_Given entries_
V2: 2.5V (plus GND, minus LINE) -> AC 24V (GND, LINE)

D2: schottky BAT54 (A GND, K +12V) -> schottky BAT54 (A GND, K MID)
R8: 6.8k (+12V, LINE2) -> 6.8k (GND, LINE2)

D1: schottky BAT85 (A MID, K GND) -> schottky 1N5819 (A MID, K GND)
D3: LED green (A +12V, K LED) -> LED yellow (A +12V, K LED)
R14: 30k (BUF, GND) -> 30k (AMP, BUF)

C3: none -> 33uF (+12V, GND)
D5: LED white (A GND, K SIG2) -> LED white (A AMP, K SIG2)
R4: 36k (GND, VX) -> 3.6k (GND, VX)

_Task statement_
Print the records again in full, exactly as they appear above.

_Response to the task_
V2: 2.5V (plus GND, minus LINE) -> AC 24V (GND, LINE)

D2: schottky BAT54 (A GND, K +12V) -> schottky BAT54 (A GND, K MID)
R8: 6.8k (+12V, LINE2) -> 6.8k (GND, LINE2)

D1: schottky BAT85 (A MID, K GND) -> schottky 1N5819 (A MID, K GND)
D3: LED green (A +12V, K LED) -> LED yellow (A +12V, K LED)
R14: 30k (BUF, GND) -> 30k (AMP, BUF)

C3: none -> 33uF (+12V, GND)
D5: LED white (A GND, K SIG2) -> LED white (A AMP, K SIG2)
R4: 36k (GND, VX) -> 3.6k (GND, VX)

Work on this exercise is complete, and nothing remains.